EXERCISE AIM :: Every record must be transcribed in its entirety, apart from the images, which are to be omitted.

GIVEN RECORDS ::
"""

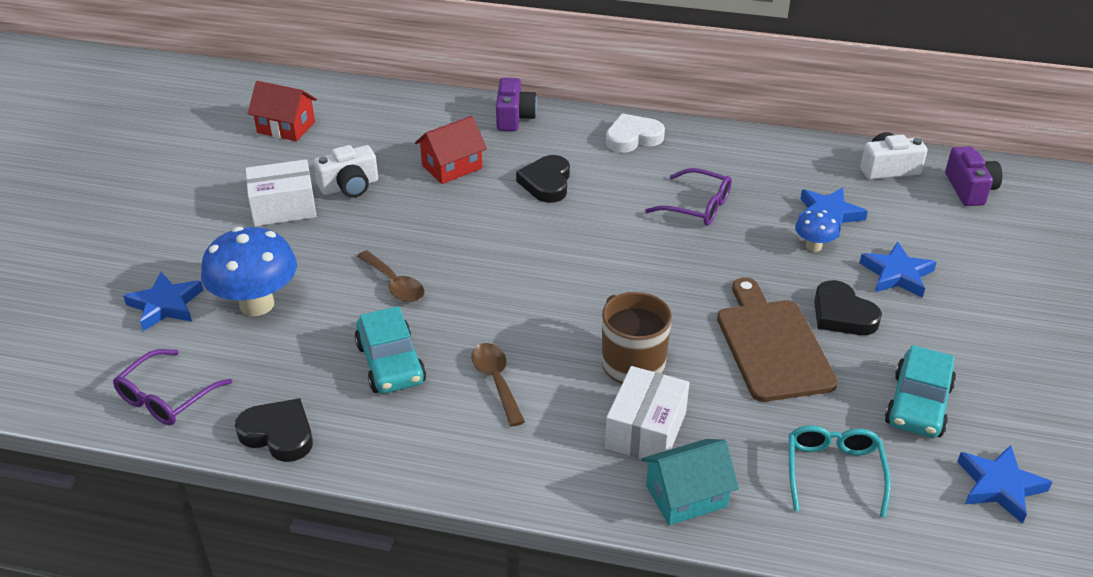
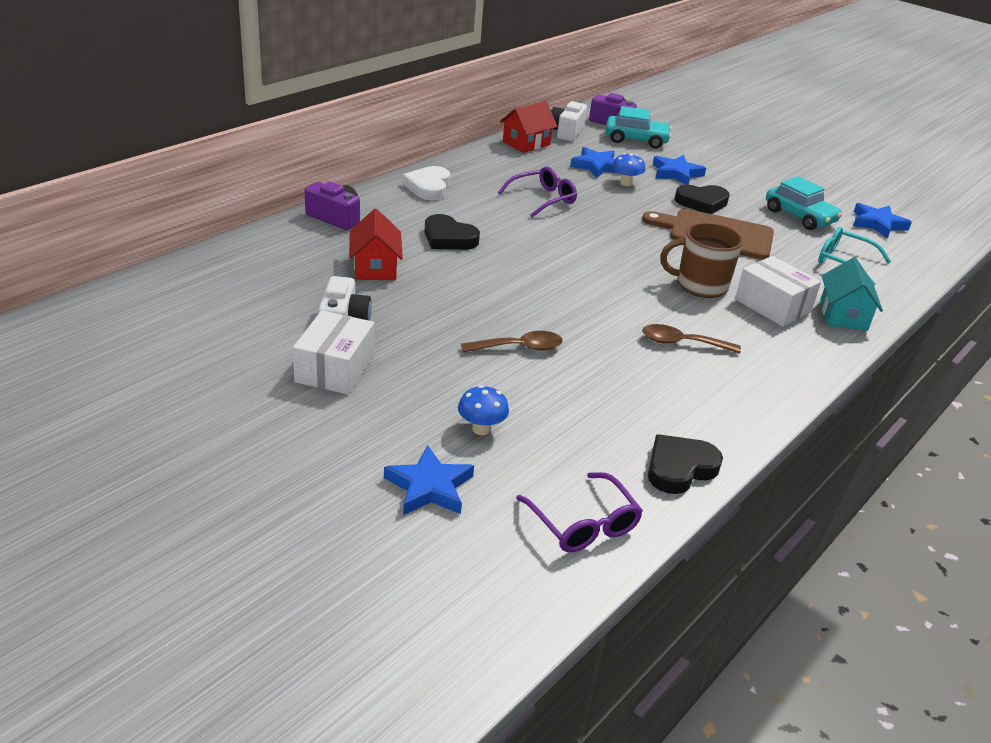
camera: 65 degrees left, 5 degrees down
(257, 304) = (481, 429): blue mushroom -> blue mushroom, size x0.50
(286, 127) = (189, 326): red house -> red house (526, 143)
(391, 363) = (625, 383): turquoise car -> turquoise car (636, 140)

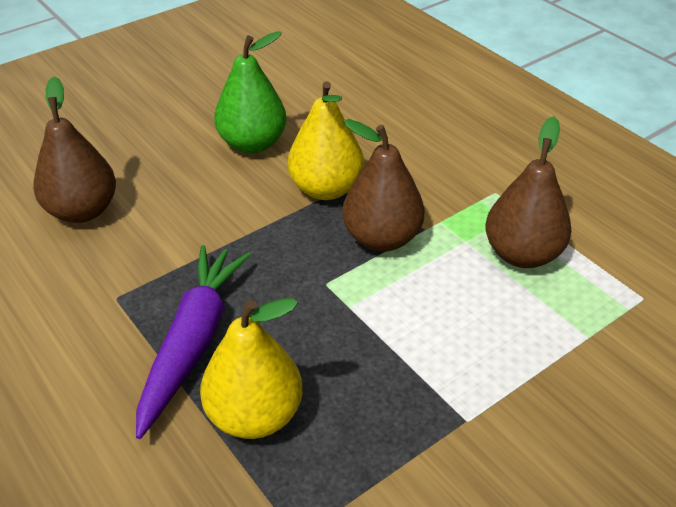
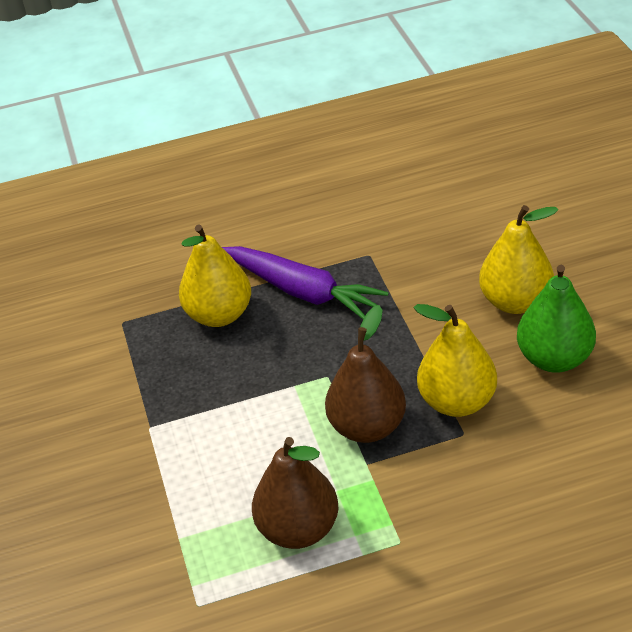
camera: 115 degrees right, 0 degrees up
(82, 211) = (484, 239): brown pear -> none
(181, 175) = (515, 302): none -> yellow pear

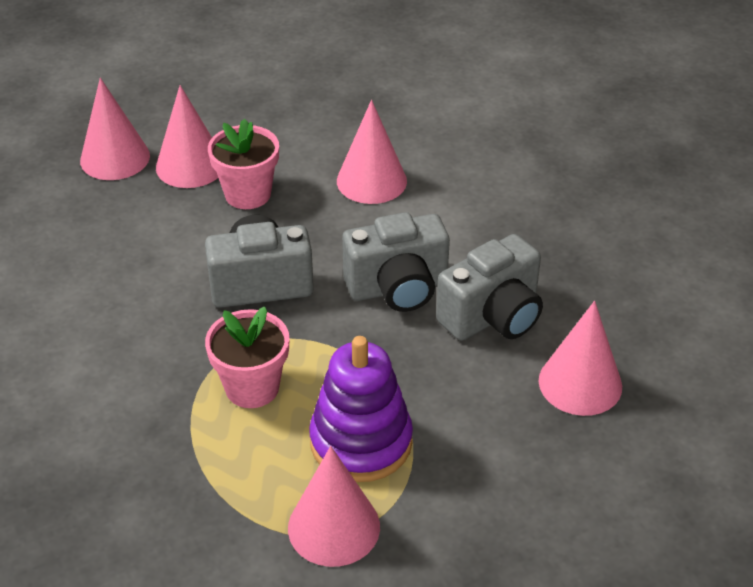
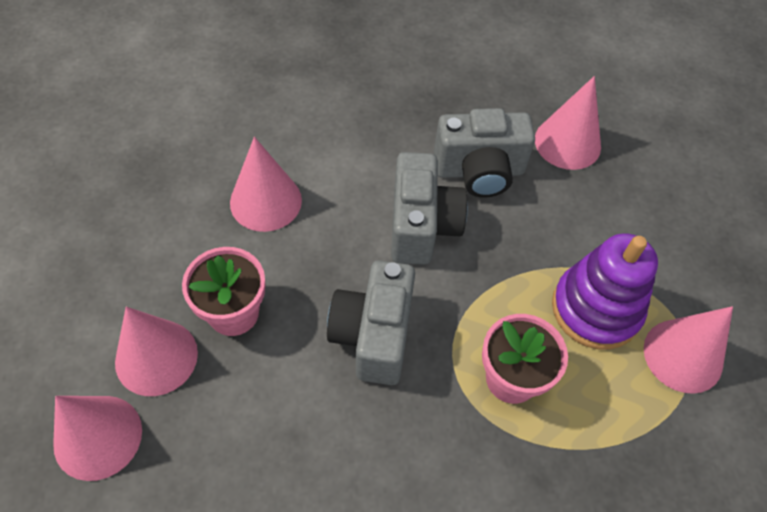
camera: 75 degrees left, 15 degrees up
(493, 317) = (479, 171): grey camera -> grey camera turned 105 degrees clockwise

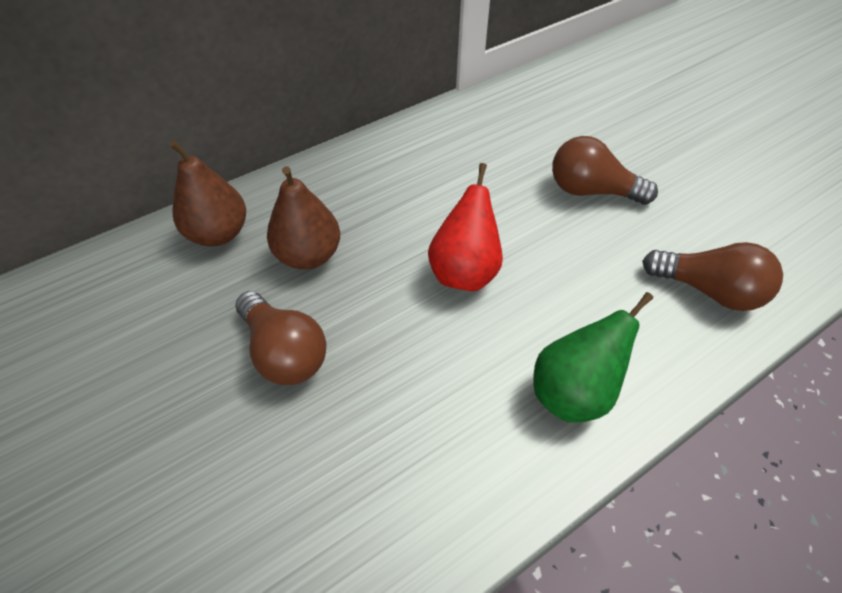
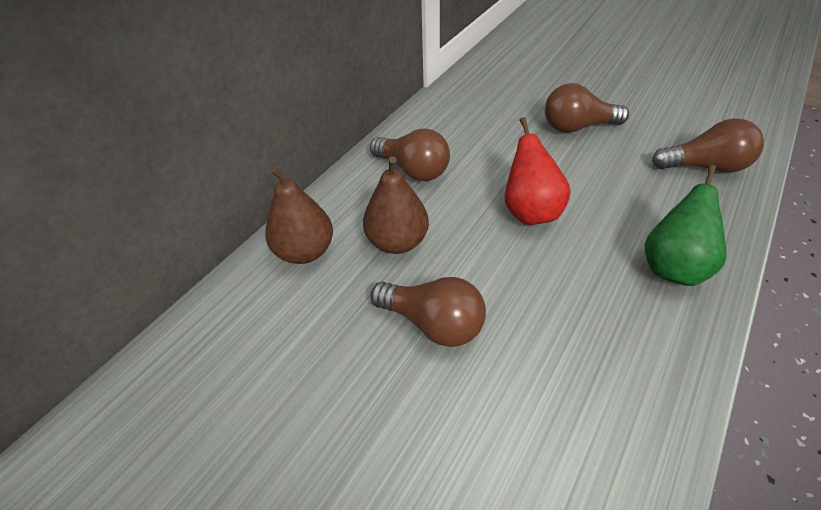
camera: 20 degrees left, 5 degrees down
(377, 183) = (413, 170): none -> brown light bulb

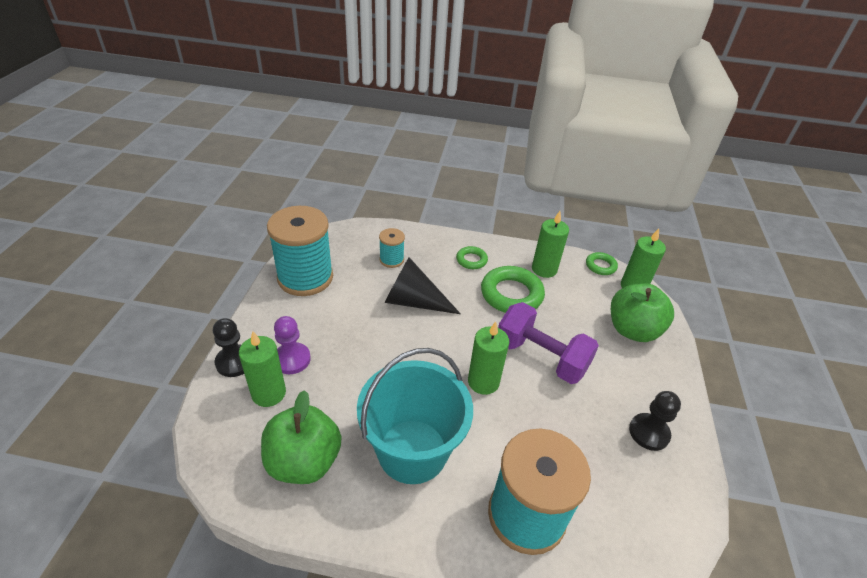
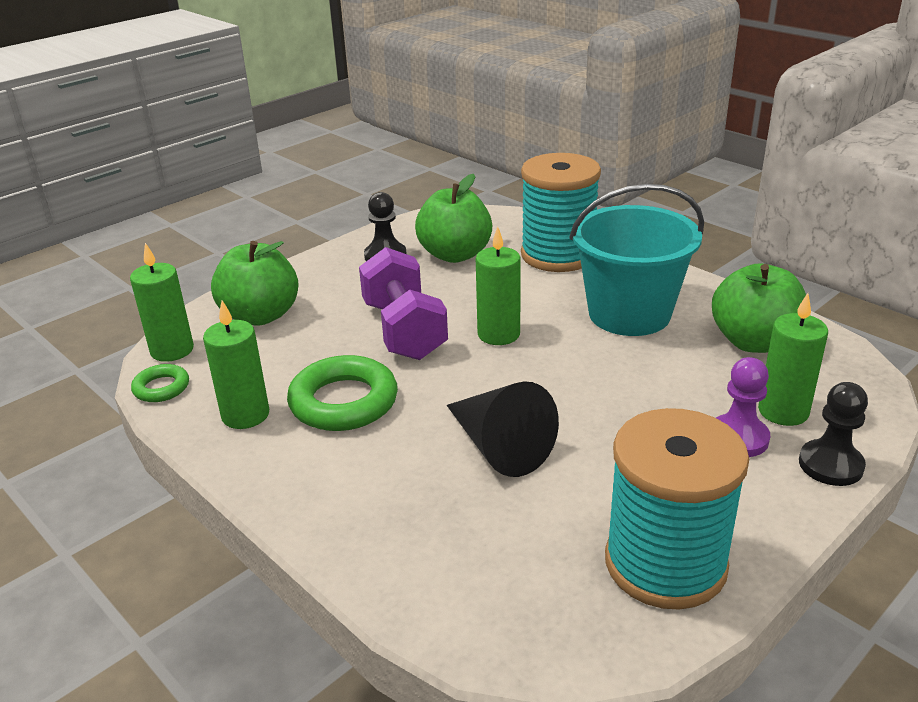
camera: 140 degrees left, 10 degrees down
(391, 260) = (472, 533): turquoise spool -> none
(471, 260) = (334, 474): green ring -> none
(604, 465) = (455, 255): none -> green apple

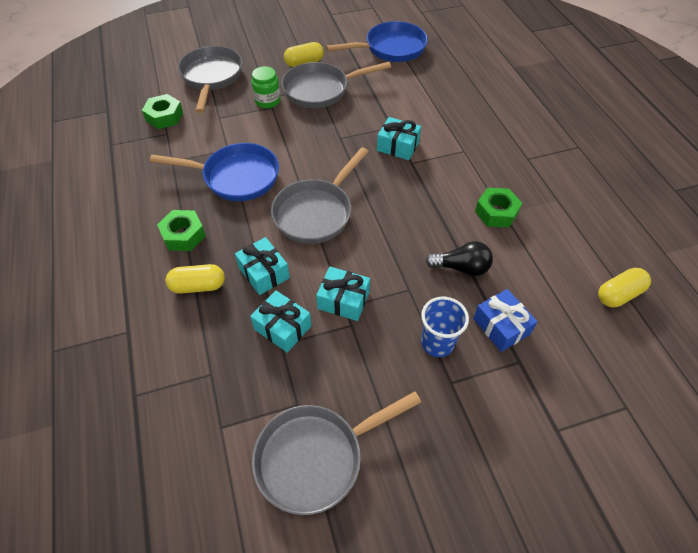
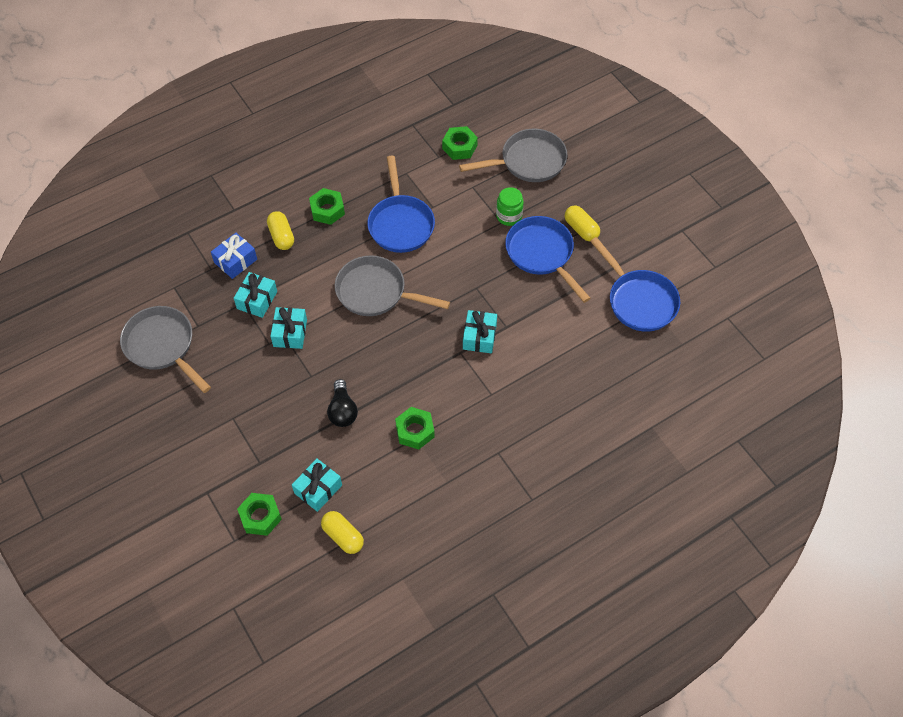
camera: 75 degrees right, 5 degrees up
(264, 273) = (303, 274): turquoise gift -> turquoise gift (318, 489)
(320, 90) = (542, 254): grey pan -> blue pan
(437, 343) = (264, 404): blue cup -> none
(501, 326) = (289, 446): blue gift -> blue gift (235, 261)
(594, 372) = (260, 517): none -> green nut

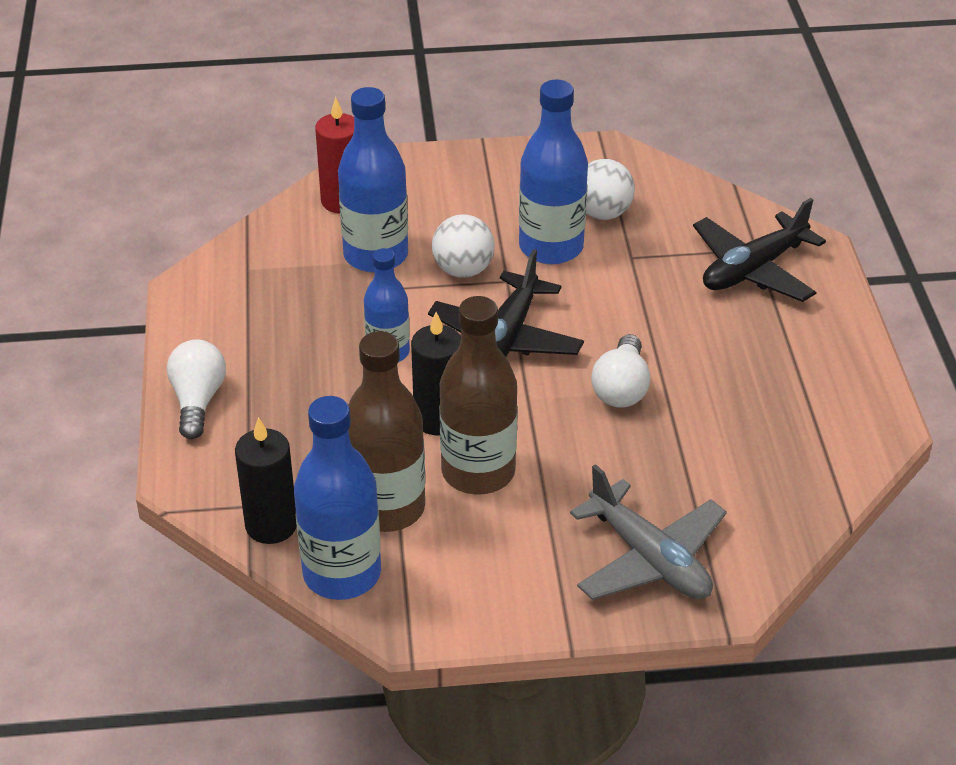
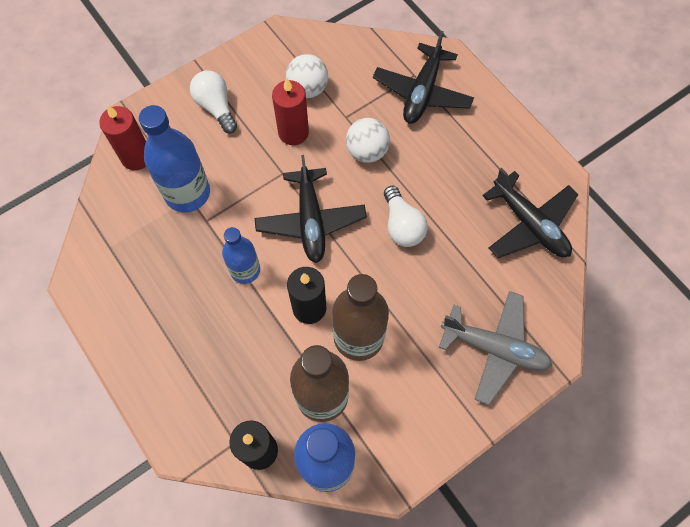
camera: 30 degrees left, 25 degrees up
(198, 400) = (147, 375): white light bulb -> white light bulb (216, 107)
(463, 270) = (250, 178): white ball -> white ball (367, 151)
(551, 247) = (293, 132): blue bottle -> red candle
(799, 455) = (529, 224): none -> black plane

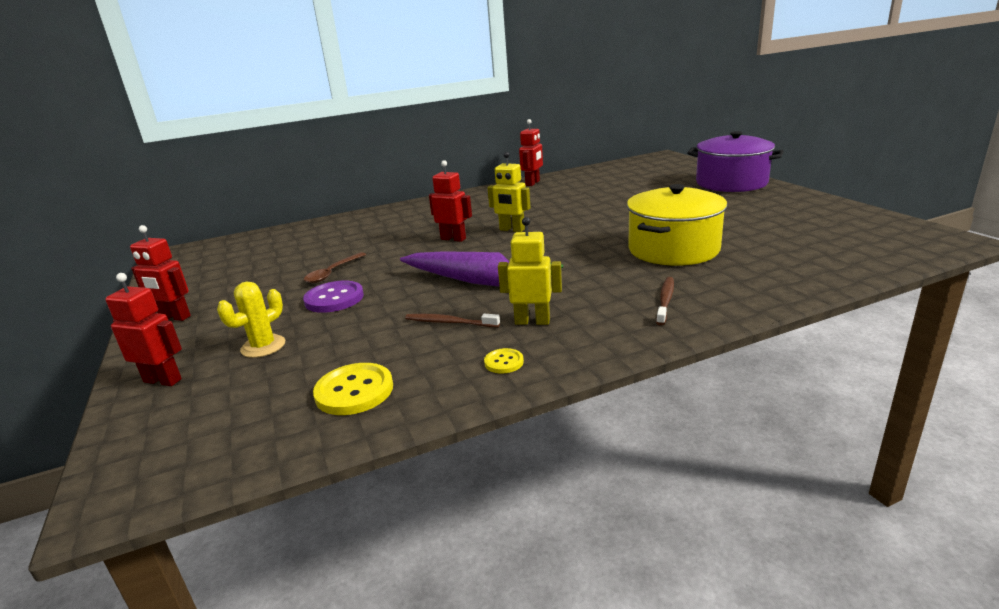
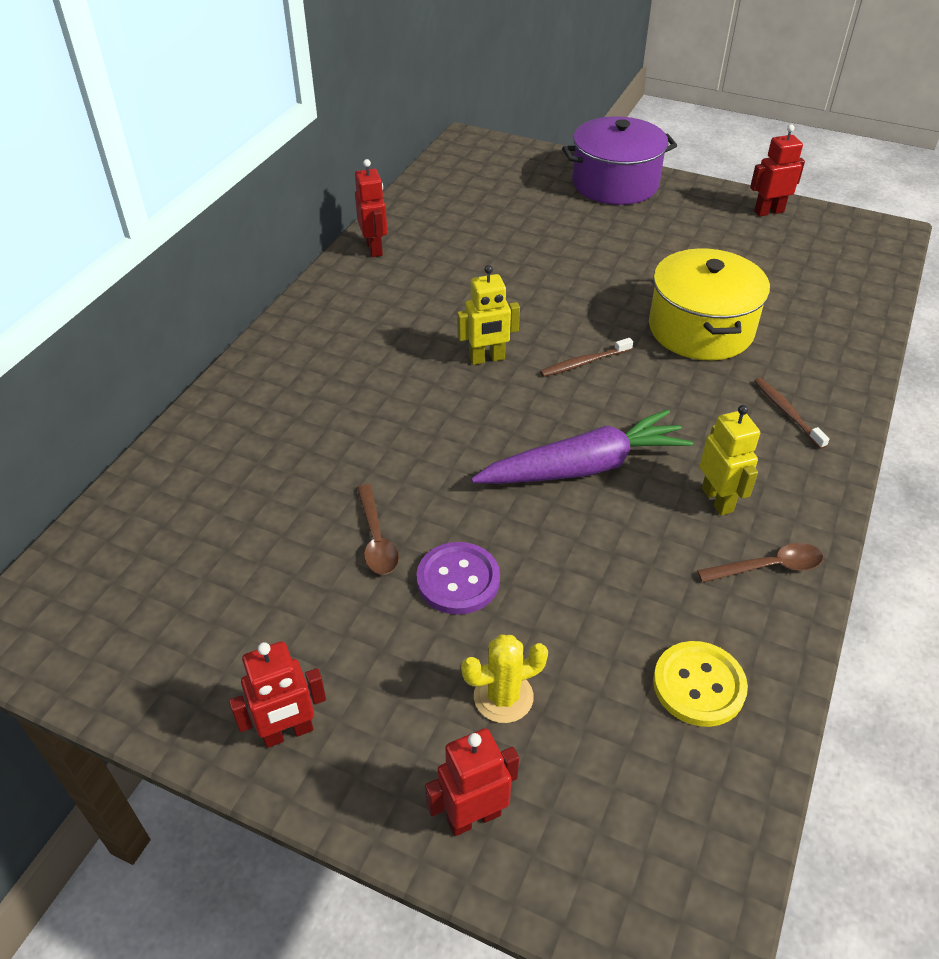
camera: 45 degrees left, 20 degrees up
(263, 346) = (503, 697): yellow cactus -> yellow cactus turned 75 degrees clockwise
(449, 322) = (645, 544): brown toothbrush -> brown toothbrush (584, 362)
(453, 239) = (438, 405): red robot -> red robot (768, 211)
(504, 362) = (768, 567): yellow button -> brown spoon
(532, 321) = (717, 500): yellow robot -> yellow robot turned 105 degrees clockwise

"""

SOLUTION FOR THIS TASK ::
camera: 65 degrees left, 5 degrees down
(257, 304) = (481, 429): blue mushroom -> blue mushroom, size x0.50
(286, 127) = (189, 326): red house -> red house (526, 143)
(391, 363) = (625, 383): turquoise car -> turquoise car (636, 140)

camera: 115 degrees right, 0 degrees up
(82, 211) = (484, 239): brown pear -> none
(181, 175) = (515, 302): none -> yellow pear

camera: 75 degrees left, 15 degrees up
(493, 317) = (479, 171): grey camera -> grey camera turned 105 degrees clockwise

camera: 20 degrees left, 5 degrees down
(377, 183) = (413, 170): none -> brown light bulb

camera: 140 degrees left, 10 degrees down
(391, 260) = (472, 533): turquoise spool -> none
(471, 260) = (334, 474): green ring -> none
(604, 465) = (455, 255): none -> green apple

camera: 75 degrees right, 5 degrees up
(264, 273) = (303, 274): turquoise gift -> turquoise gift (318, 489)
(320, 90) = (542, 254): grey pan -> blue pan
(437, 343) = (264, 404): blue cup -> none
(501, 326) = (289, 446): blue gift -> blue gift (235, 261)
(594, 372) = (260, 517): none -> green nut

camera: 30 degrees left, 25 degrees up
(198, 400) = (147, 375): white light bulb -> white light bulb (216, 107)
(463, 270) = (250, 178): white ball -> white ball (367, 151)
(551, 247) = (293, 132): blue bottle -> red candle
(799, 455) = (529, 224): none -> black plane

camera: 45 degrees left, 20 degrees up
(263, 346) = (503, 697): yellow cactus -> yellow cactus turned 75 degrees clockwise
(449, 322) = (645, 544): brown toothbrush -> brown toothbrush (584, 362)
(453, 239) = (438, 405): red robot -> red robot (768, 211)
(504, 362) = (768, 567): yellow button -> brown spoon
(532, 321) = (717, 500): yellow robot -> yellow robot turned 105 degrees clockwise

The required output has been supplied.